■ **GOAL OF THE EXERCISE**
Would you write out the lines from the one containing "R3: 680 (0V, VA) -> 680 (0V, N002)" to the end of the records below, exactly and in full, please?

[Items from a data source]
--- START ---

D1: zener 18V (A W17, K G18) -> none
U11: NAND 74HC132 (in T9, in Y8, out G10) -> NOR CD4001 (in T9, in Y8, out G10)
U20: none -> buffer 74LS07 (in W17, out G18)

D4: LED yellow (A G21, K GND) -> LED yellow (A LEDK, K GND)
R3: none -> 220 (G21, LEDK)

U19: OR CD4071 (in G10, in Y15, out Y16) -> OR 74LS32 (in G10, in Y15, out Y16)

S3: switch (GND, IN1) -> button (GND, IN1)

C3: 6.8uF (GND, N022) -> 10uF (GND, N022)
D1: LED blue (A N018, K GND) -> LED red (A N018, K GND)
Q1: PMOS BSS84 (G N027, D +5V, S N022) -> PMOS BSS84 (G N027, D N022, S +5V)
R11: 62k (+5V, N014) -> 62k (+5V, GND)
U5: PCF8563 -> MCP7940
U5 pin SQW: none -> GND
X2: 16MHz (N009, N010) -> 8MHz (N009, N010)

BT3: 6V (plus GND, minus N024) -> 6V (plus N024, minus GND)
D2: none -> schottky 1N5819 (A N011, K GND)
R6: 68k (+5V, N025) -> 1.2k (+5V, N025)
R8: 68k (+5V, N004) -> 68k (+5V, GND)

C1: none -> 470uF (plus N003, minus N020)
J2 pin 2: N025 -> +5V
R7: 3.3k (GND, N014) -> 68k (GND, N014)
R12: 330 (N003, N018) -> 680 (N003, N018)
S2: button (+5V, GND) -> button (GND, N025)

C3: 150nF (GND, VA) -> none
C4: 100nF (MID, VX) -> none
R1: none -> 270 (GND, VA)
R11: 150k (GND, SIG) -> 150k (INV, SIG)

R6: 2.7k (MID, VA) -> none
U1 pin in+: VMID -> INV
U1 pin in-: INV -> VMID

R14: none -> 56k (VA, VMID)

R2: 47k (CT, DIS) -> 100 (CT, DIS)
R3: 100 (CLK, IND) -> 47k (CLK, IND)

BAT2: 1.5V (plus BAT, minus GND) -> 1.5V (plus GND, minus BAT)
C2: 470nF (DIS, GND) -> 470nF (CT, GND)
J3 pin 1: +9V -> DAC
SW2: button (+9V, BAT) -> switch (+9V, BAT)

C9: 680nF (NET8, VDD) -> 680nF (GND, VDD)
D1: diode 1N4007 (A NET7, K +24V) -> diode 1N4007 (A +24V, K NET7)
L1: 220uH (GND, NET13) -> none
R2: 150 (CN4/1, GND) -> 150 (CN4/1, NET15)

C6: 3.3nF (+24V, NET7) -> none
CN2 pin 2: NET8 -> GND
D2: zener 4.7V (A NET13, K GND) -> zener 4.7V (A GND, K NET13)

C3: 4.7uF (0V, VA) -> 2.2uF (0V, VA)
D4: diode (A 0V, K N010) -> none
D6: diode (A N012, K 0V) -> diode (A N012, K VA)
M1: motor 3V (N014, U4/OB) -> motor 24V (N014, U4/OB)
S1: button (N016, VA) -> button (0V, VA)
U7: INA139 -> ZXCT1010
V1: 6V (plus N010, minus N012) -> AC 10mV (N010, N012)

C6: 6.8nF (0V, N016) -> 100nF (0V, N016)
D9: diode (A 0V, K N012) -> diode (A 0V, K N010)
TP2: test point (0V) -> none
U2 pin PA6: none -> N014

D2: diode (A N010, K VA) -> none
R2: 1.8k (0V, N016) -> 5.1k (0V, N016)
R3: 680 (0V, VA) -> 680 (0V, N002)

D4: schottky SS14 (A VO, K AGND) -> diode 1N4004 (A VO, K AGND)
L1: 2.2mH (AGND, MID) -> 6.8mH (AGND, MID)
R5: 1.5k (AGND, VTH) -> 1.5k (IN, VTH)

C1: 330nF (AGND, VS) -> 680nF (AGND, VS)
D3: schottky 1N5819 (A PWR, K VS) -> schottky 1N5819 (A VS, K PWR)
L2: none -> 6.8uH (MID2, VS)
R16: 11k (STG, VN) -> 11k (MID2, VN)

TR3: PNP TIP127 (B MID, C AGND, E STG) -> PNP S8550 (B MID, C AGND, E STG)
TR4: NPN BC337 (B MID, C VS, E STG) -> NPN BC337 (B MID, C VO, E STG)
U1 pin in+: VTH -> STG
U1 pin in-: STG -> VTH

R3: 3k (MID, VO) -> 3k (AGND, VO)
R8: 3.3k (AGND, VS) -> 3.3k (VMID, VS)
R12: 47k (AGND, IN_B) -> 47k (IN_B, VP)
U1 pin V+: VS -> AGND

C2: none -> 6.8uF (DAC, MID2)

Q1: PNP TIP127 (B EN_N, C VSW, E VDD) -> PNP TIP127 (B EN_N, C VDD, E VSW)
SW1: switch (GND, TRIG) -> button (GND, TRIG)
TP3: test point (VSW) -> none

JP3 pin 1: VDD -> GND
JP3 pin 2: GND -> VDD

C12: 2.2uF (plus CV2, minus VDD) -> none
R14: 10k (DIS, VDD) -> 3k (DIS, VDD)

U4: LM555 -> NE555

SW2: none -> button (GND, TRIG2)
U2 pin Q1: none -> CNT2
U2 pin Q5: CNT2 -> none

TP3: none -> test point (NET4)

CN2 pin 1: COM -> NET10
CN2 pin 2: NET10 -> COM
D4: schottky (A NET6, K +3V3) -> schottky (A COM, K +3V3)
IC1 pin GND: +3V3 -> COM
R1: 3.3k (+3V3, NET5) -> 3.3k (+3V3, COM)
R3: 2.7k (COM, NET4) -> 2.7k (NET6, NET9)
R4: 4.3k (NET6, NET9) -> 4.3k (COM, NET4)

--- END ---

■ **TASK SOLUTION**
R3: 680 (0V, VA) -> 680 (0V, N002)

D4: schottky SS14 (A VO, K AGND) -> diode 1N4004 (A VO, K AGND)
L1: 2.2mH (AGND, MID) -> 6.8mH (AGND, MID)
R5: 1.5k (AGND, VTH) -> 1.5k (IN, VTH)

C1: 330nF (AGND, VS) -> 680nF (AGND, VS)
D3: schottky 1N5819 (A PWR, K VS) -> schottky 1N5819 (A VS, K PWR)
L2: none -> 6.8uH (MID2, VS)
R16: 11k (STG, VN) -> 11k (MID2, VN)

TR3: PNP TIP127 (B MID, C AGND, E STG) -> PNP S8550 (B MID, C AGND, E STG)
TR4: NPN BC337 (B MID, C VS, E STG) -> NPN BC337 (B MID, C VO, E STG)
U1 pin in+: VTH -> STG
U1 pin in-: STG -> VTH

R3: 3k (MID, VO) -> 3k (AGND, VO)
R8: 3.3k (AGND, VS) -> 3.3k (VMID, VS)
R12: 47k (AGND, IN_B) -> 47k (IN_B, VP)
U1 pin V+: VS -> AGND

C2: none -> 6.8uF (DAC, MID2)

Q1: PNP TIP127 (B EN_N, C VSW, E VDD) -> PNP TIP127 (B EN_N, C VDD, E VSW)
SW1: switch (GND, TRIG) -> button (GND, TRIG)
TP3: test point (VSW) -> none

JP3 pin 1: VDD -> GND
JP3 pin 2: GND -> VDD

C12: 2.2uF (plus CV2, minus VDD) -> none
R14: 10k (DIS, VDD) -> 3k (DIS, VDD)

U4: LM555 -> NE555

SW2: none -> button (GND, TRIG2)
U2 pin Q1: none -> CNT2
U2 pin Q5: CNT2 -> none

TP3: none -> test point (NET4)

CN2 pin 1: COM -> NET10
CN2 pin 2: NET10 -> COM
D4: schottky (A NET6, K +3V3) -> schottky (A COM, K +3V3)
IC1 pin GND: +3V3 -> COM
R1: 3.3k (+3V3, NET5) -> 3.3k (+3V3, COM)
R3: 2.7k (COM, NET4) -> 2.7k (NET6, NET9)
R4: 4.3k (NET6, NET9) -> 4.3k (COM, NET4)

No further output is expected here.